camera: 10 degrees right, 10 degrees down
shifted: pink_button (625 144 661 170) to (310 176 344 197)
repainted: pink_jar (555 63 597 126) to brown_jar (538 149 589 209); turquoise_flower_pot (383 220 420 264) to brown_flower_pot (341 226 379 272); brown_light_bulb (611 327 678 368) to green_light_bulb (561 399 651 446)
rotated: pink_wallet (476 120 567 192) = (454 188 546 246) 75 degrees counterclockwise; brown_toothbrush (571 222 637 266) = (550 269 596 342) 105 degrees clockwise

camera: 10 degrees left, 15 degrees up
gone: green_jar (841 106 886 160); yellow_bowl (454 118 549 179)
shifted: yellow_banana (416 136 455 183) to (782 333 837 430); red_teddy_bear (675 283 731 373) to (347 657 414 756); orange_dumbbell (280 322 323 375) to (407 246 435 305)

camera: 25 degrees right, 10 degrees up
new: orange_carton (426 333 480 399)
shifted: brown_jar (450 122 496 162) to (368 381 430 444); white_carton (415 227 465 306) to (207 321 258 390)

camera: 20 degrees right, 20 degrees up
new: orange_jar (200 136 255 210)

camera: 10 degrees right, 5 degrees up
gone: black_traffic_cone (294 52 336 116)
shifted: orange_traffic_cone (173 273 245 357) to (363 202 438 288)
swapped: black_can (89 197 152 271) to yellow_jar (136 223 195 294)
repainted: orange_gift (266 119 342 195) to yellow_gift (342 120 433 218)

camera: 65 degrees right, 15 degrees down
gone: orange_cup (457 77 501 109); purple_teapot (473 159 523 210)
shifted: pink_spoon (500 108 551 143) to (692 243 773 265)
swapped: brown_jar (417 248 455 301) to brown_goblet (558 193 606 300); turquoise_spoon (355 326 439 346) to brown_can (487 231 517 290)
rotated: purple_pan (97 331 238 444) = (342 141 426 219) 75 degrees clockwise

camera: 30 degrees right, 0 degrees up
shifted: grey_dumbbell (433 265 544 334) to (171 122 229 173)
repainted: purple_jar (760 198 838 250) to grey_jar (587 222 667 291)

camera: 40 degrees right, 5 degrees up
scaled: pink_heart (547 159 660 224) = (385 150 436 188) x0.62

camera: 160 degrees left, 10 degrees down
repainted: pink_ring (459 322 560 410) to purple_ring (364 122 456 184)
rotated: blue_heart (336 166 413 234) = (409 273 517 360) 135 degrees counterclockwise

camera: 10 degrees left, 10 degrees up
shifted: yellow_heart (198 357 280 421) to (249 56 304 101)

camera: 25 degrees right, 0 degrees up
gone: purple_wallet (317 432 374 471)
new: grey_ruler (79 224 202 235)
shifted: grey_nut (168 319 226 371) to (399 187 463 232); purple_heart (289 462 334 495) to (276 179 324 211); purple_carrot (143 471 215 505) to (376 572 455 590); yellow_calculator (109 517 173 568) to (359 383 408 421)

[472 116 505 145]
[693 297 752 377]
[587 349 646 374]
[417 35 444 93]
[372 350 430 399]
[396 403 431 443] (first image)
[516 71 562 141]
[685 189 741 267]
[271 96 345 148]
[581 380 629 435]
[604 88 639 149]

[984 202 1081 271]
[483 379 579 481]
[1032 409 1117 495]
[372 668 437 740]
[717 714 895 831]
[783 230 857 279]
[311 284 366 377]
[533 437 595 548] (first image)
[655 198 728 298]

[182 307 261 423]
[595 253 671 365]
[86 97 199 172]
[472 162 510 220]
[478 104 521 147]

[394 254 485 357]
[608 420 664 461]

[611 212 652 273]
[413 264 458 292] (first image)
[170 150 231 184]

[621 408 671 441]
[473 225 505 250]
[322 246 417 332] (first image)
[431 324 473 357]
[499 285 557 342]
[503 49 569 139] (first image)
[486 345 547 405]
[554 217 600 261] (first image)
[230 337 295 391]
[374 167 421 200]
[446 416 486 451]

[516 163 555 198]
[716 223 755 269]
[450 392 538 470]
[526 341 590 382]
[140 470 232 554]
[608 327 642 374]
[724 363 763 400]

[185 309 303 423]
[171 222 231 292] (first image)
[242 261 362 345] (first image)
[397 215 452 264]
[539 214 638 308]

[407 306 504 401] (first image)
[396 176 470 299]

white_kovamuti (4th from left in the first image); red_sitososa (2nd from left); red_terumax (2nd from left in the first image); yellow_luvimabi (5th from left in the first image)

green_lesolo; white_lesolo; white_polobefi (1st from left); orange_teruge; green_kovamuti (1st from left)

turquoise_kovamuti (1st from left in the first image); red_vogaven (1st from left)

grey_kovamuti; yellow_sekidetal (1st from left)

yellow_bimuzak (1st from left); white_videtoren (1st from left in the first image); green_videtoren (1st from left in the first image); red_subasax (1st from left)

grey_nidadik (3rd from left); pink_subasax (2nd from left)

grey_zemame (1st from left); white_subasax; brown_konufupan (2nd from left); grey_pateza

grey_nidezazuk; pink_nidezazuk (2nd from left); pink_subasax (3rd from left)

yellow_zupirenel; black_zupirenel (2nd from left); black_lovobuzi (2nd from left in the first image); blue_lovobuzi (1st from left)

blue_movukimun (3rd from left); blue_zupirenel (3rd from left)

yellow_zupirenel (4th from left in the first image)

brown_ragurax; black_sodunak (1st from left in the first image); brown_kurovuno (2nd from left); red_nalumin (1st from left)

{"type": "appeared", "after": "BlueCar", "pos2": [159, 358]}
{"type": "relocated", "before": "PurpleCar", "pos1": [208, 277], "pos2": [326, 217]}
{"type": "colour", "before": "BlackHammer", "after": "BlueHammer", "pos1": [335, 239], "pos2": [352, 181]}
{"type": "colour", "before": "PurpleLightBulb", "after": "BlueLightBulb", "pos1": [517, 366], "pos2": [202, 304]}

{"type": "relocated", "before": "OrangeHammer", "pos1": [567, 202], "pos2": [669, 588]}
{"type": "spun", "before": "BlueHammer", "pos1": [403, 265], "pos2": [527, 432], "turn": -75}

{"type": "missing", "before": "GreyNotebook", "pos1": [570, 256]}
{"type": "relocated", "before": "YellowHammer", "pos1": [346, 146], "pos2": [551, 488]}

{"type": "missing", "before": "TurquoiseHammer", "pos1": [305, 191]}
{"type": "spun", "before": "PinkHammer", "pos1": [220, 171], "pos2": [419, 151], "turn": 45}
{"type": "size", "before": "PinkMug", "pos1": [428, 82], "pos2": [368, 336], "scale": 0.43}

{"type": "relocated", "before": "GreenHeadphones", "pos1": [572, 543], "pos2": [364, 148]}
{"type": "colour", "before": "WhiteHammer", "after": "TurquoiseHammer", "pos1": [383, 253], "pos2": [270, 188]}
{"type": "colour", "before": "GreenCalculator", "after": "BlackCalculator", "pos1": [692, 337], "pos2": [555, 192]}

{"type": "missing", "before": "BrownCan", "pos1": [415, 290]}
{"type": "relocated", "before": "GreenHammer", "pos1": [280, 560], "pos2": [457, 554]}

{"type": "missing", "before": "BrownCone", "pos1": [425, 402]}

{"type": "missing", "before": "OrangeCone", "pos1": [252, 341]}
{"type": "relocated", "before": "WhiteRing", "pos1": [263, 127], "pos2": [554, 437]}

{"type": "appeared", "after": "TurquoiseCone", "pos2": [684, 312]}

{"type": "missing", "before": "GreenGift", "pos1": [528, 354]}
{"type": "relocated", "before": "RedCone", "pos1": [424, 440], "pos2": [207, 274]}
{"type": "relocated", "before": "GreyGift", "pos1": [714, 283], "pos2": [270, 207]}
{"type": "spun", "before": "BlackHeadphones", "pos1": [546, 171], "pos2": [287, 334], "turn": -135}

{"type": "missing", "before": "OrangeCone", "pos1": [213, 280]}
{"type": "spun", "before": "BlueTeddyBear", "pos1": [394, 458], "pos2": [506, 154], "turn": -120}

....................

__What the exercise asks__: Only one stretch of the data above is needed. Restate it word for word, from the line containing "[587 349 646 374]" through the line containing "[581 380 629 435]", both ends included.

__Exercise output__:
[587 349 646 374]
[417 35 444 93]
[372 350 430 399]
[396 403 431 443] (first image)
[516 71 562 141]
[685 189 741 267]
[271 96 345 148]
[581 380 629 435]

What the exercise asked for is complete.